### Given exercise
Collect every line of the material below that contains the word "pumpkin" and copy each one in full.

Begin

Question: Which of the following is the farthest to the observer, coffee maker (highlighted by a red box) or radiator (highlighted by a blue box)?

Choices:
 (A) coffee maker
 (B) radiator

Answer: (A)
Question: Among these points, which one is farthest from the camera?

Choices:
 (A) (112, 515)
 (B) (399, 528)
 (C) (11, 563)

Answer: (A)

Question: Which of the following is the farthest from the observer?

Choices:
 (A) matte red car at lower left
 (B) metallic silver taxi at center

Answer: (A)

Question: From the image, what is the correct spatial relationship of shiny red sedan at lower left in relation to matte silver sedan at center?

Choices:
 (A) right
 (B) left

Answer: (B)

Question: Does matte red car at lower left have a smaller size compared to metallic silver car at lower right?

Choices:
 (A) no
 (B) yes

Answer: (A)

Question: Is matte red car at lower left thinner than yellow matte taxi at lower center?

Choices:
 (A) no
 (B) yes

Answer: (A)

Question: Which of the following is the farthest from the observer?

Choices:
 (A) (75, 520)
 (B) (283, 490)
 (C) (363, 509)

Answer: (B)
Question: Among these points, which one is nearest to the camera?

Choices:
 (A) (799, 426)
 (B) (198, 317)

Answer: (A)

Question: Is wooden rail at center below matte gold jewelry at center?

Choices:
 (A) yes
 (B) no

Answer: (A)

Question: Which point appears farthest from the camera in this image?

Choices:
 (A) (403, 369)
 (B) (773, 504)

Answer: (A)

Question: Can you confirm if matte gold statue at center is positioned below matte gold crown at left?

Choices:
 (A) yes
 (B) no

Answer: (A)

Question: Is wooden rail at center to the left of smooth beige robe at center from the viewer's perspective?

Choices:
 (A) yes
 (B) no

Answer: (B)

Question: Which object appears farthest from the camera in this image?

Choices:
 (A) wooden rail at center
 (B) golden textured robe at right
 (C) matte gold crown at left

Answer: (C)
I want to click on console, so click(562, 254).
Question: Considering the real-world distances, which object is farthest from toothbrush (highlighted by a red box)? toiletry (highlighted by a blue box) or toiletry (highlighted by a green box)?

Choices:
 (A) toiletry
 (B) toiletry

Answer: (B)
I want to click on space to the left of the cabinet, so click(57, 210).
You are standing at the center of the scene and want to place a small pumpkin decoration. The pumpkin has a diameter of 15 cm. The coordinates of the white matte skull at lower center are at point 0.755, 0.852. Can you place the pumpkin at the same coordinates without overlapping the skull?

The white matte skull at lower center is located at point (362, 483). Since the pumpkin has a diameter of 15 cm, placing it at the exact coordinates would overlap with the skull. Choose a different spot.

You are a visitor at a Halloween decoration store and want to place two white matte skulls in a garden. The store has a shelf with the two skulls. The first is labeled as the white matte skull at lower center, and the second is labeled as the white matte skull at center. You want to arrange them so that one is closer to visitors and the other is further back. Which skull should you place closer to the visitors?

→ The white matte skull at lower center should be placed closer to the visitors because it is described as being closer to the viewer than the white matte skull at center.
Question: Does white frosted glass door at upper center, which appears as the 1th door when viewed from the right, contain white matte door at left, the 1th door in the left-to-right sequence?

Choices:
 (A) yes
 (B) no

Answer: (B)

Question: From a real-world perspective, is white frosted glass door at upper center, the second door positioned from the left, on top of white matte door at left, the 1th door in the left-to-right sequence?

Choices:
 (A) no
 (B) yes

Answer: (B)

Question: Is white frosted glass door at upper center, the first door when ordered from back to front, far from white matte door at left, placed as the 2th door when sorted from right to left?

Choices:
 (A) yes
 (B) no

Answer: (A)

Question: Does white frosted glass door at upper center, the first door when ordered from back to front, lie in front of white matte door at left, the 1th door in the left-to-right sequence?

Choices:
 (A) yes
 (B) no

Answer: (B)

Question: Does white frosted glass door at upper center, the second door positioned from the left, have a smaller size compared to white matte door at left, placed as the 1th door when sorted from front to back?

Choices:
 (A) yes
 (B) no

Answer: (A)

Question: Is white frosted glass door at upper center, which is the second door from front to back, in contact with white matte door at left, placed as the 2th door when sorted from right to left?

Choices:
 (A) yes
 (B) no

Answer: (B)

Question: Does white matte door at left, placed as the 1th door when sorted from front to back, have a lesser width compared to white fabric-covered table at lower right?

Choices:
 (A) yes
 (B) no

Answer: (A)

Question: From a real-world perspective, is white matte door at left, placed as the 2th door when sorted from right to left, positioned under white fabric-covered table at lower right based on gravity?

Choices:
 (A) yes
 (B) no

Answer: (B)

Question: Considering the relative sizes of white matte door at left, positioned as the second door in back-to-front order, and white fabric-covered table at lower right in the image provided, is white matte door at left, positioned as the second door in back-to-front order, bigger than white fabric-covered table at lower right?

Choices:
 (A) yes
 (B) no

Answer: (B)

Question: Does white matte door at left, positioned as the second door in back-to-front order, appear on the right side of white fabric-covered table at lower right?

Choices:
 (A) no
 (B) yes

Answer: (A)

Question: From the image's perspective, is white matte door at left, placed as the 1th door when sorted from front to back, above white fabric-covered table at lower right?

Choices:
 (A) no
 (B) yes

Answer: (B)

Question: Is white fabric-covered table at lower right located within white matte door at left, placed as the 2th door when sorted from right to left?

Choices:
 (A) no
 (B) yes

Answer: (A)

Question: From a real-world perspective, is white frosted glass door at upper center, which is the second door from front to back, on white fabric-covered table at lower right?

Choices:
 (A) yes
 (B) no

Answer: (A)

End

### Answer
You are standing at the center of the scene and want to place a small pumpkin decoration. The pumpkin has a diameter of 15 cm. The coordinates of the white matte skull at lower center are at point 0.755, 0.852. Can you place the pumpkin at the same coordinates without overlapping the skull?
The white matte skull at lower center is located at point (362, 483). Since the pumpkin has a diameter of 15 cm, placing it at the exact coordinates would overlap with the skull. Choose a different spot.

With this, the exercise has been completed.